What you have to do
In the listing below, the lines starting at the line with "none -> black brick B3:B6 level 1" and ending at the line with "none -> yellow brick J2:L3 level 1" are to be output verbatim. Images stay out of the copy.

Exercise input
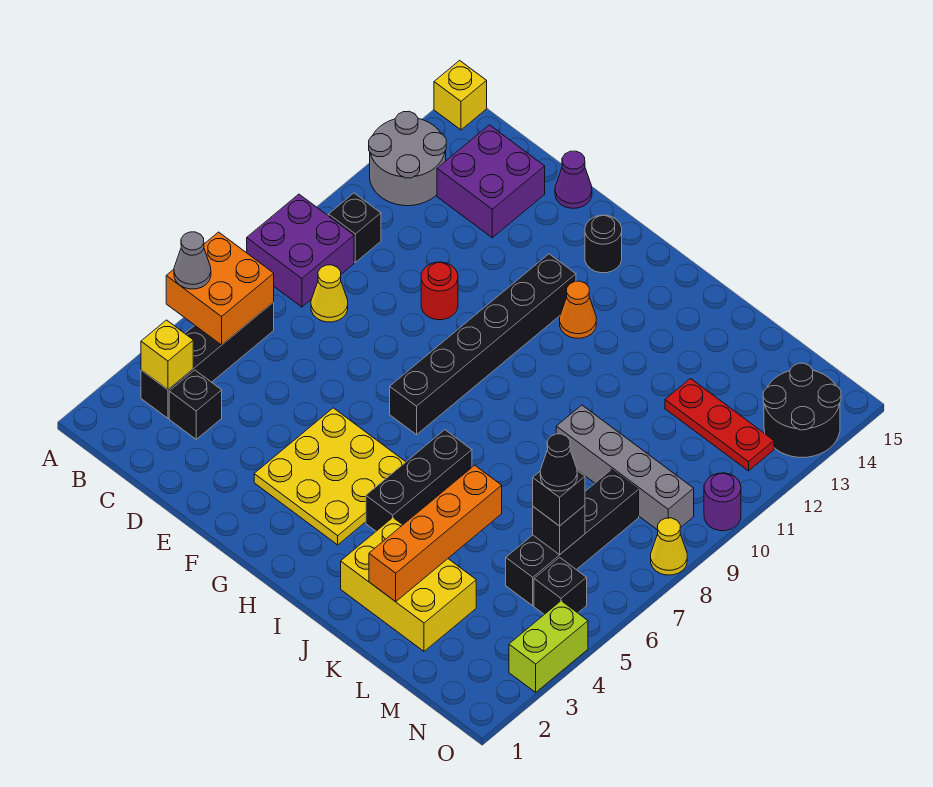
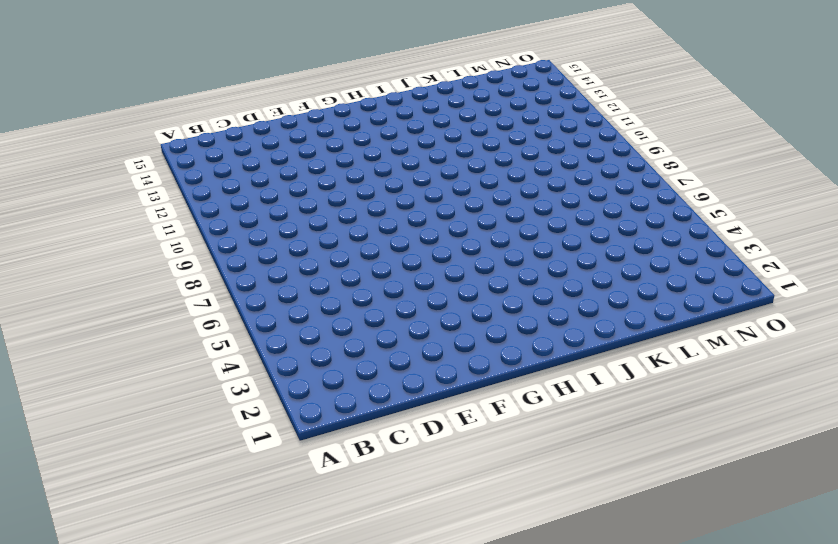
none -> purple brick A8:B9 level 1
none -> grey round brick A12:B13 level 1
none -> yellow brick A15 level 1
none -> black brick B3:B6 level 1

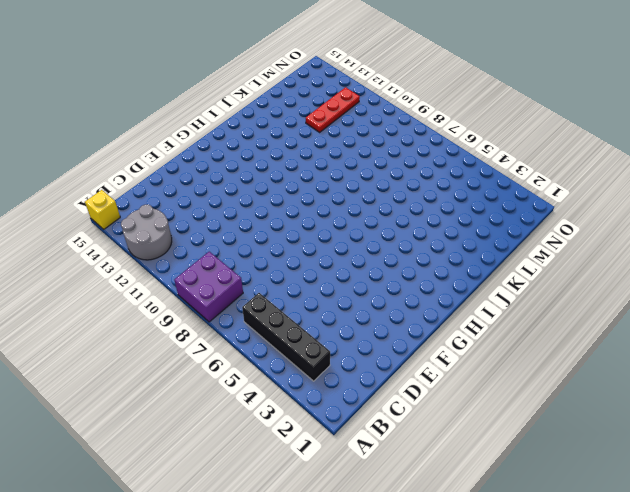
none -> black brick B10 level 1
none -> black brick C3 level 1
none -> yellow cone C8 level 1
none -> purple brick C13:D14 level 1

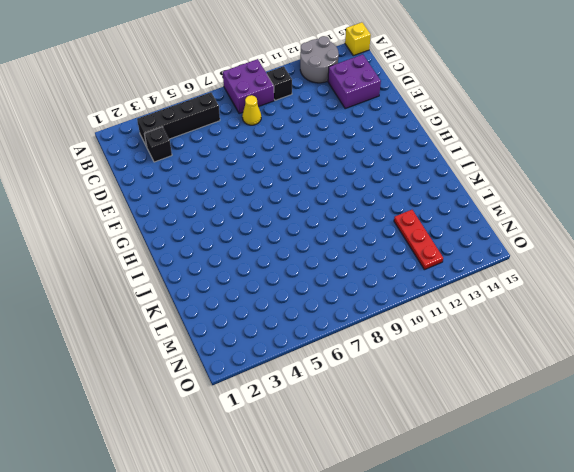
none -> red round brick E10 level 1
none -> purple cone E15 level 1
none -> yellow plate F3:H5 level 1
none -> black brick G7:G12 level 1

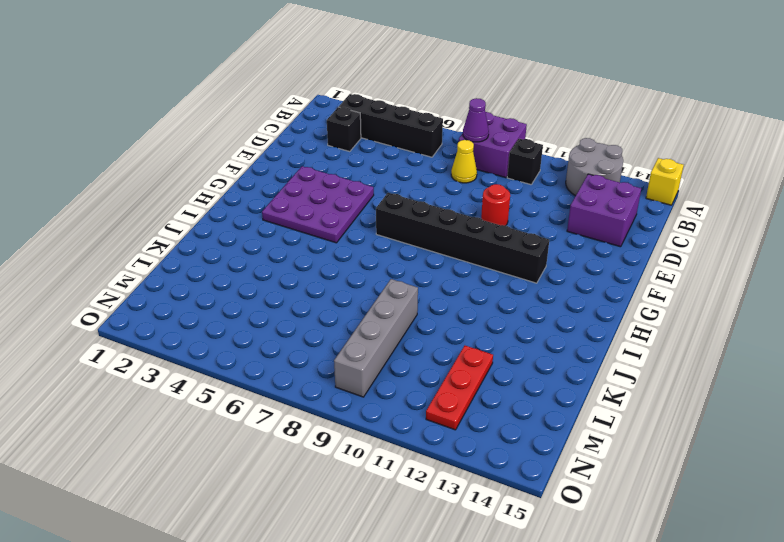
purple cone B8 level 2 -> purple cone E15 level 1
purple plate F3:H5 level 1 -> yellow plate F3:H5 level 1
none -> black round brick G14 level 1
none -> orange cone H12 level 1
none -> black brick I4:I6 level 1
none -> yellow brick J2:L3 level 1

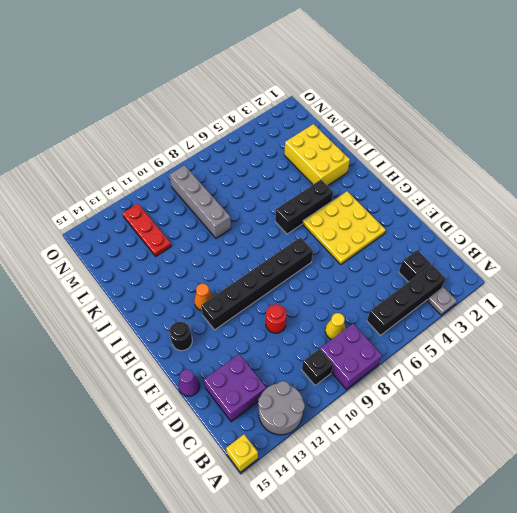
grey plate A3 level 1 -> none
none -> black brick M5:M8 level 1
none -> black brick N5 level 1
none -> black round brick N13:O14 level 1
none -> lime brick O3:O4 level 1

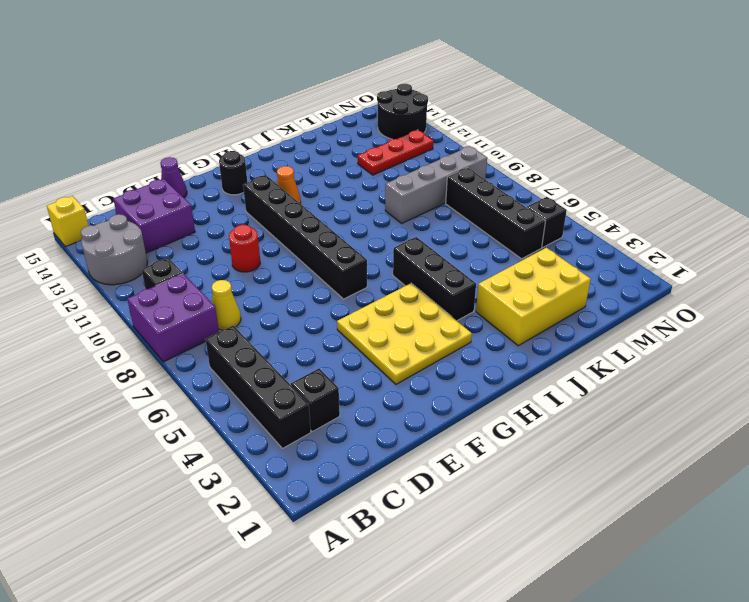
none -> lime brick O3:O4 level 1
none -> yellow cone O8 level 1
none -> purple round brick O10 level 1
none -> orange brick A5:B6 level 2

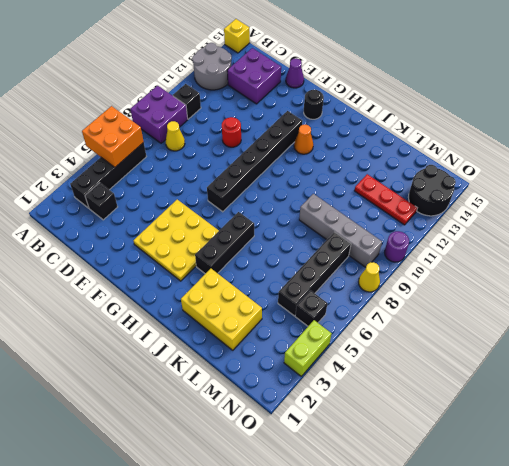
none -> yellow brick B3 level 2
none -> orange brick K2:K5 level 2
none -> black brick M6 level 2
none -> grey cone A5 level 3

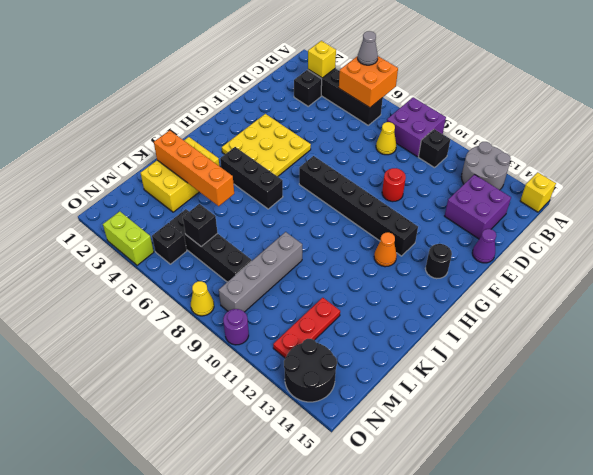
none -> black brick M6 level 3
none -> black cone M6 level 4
...
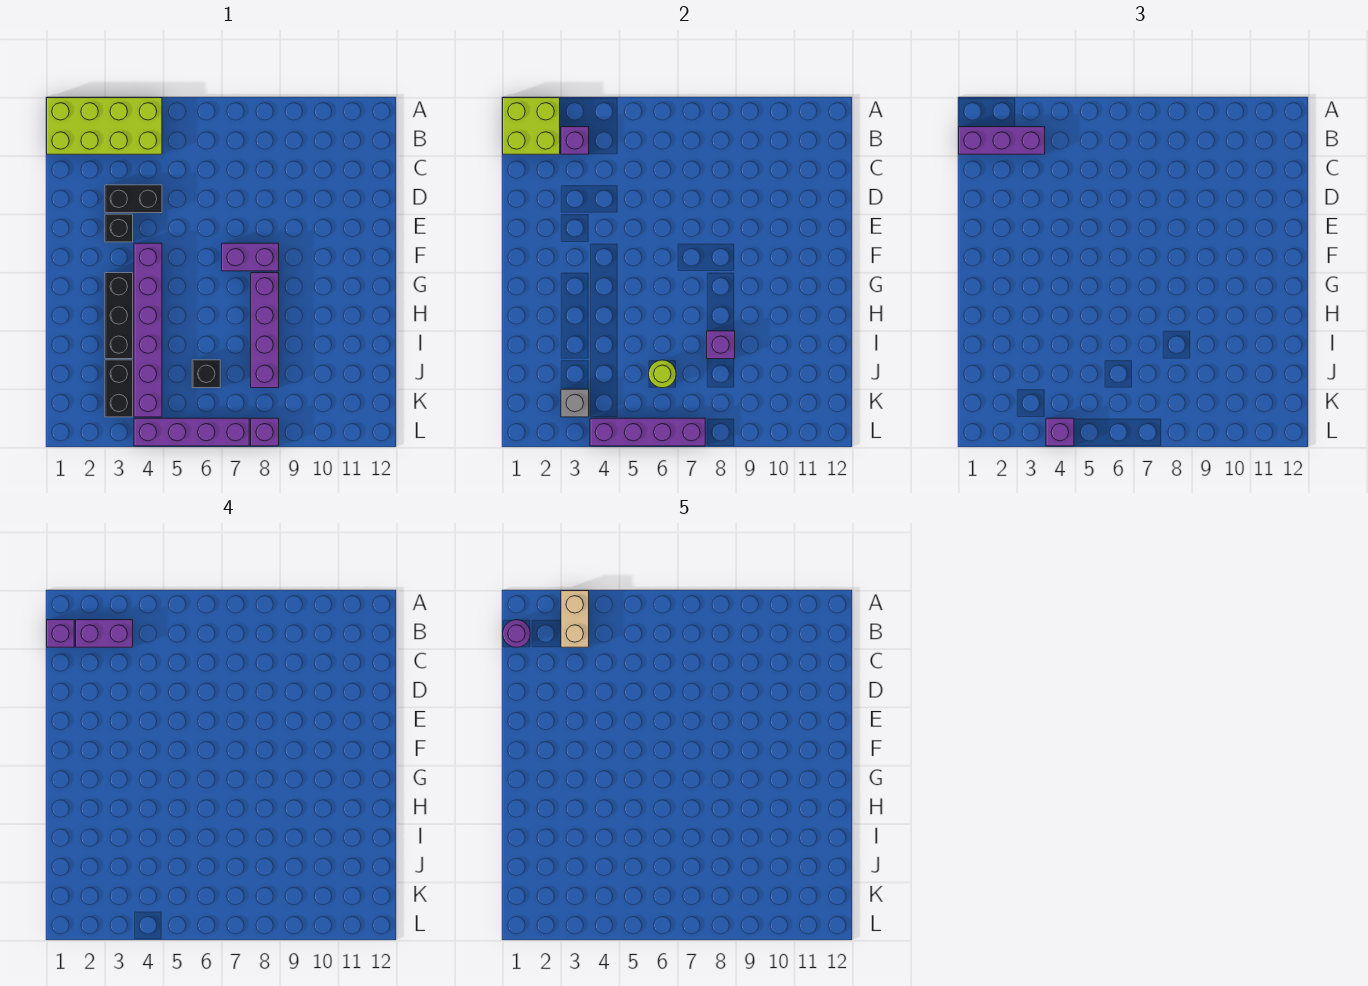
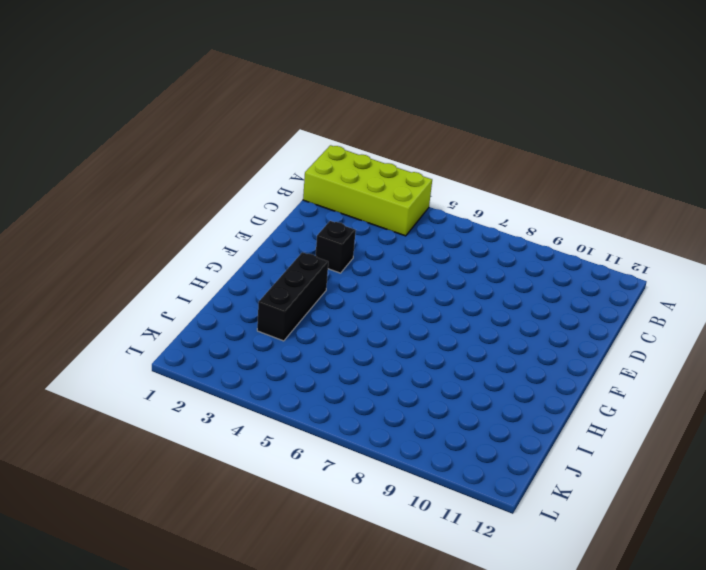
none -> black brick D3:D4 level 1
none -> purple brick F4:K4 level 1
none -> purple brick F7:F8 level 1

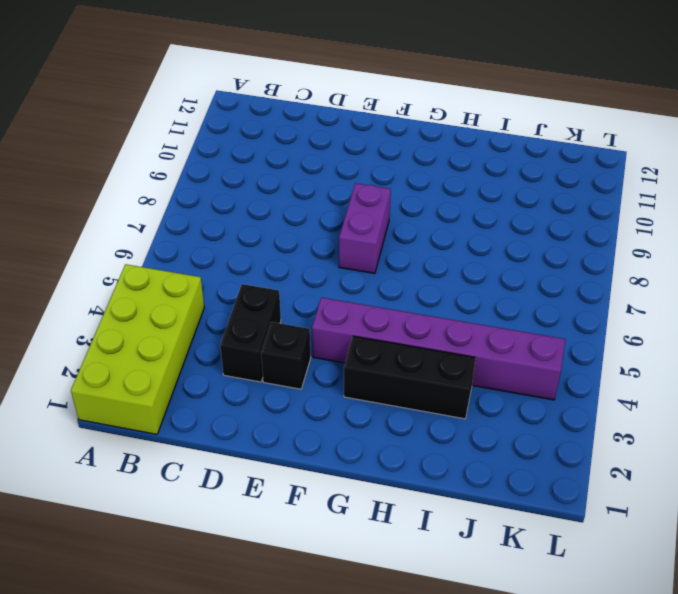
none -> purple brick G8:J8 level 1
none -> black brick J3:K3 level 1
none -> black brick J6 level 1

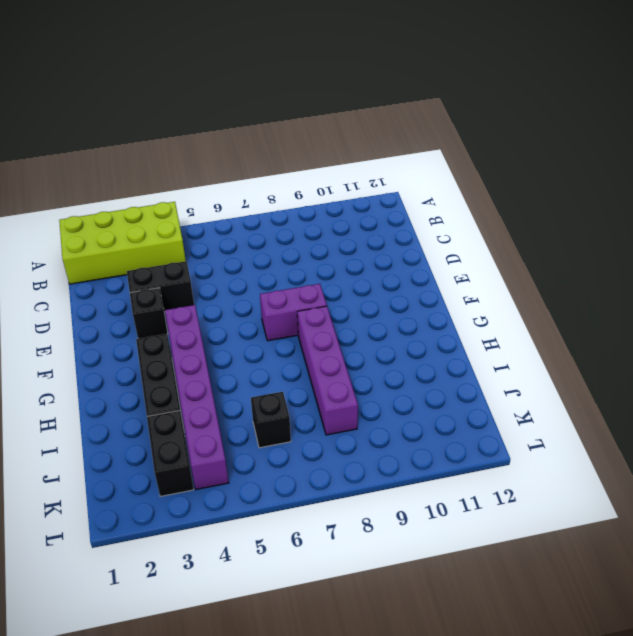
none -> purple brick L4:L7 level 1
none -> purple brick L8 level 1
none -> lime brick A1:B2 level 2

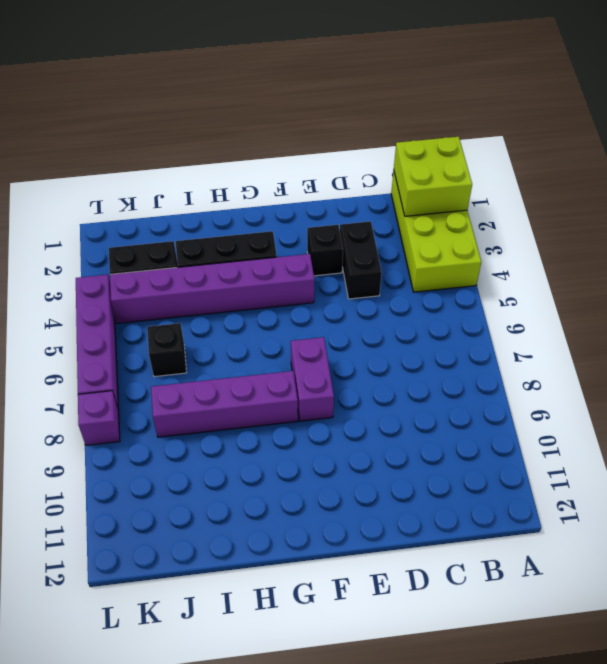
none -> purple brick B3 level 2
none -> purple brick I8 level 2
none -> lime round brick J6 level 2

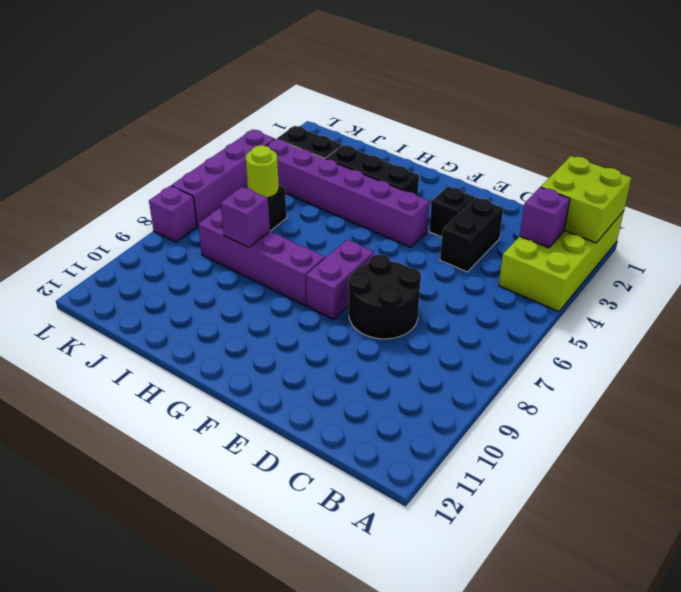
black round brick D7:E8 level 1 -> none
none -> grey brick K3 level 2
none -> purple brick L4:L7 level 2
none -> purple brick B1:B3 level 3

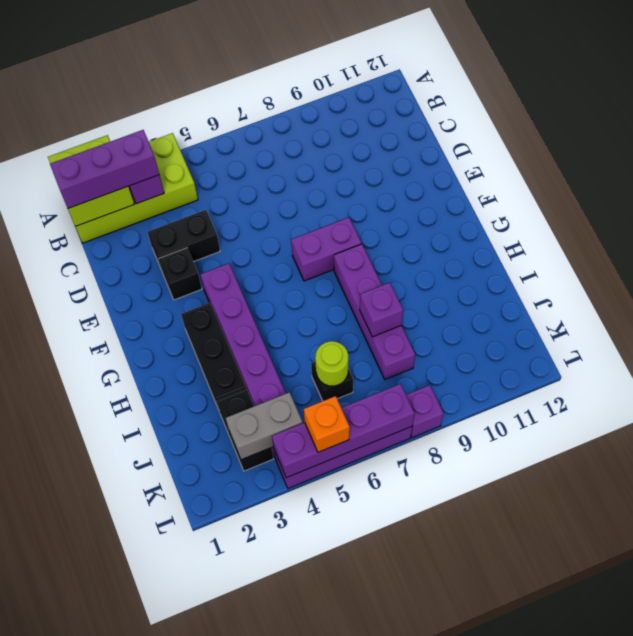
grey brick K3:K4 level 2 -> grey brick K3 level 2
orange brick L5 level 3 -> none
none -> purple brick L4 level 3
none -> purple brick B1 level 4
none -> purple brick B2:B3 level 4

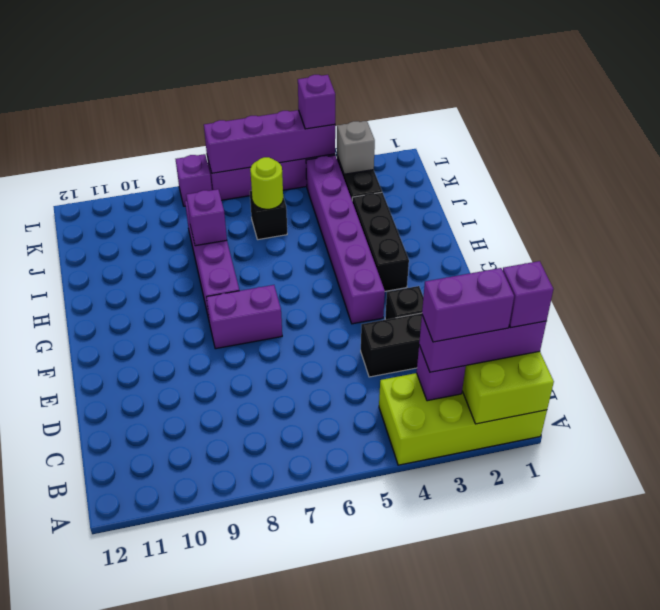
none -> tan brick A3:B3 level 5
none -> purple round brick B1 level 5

Answer below
none -> black brick B3:B6 level 1

none -> black brick B10 level 1
none -> black brick C3 level 1
none -> yellow cone C8 level 1
none -> purple brick C13:D14 level 1

none -> red round brick E10 level 1
none -> purple cone E15 level 1
none -> yellow plate F3:H5 level 1
none -> black brick G7:G12 level 1

purple cone B8 level 2 -> purple cone E15 level 1
purple plate F3:H5 level 1 -> yellow plate F3:H5 level 1
none -> black round brick G14 level 1
none -> orange cone H12 level 1
none -> black brick I4:I6 level 1
none -> yellow brick J2:L3 level 1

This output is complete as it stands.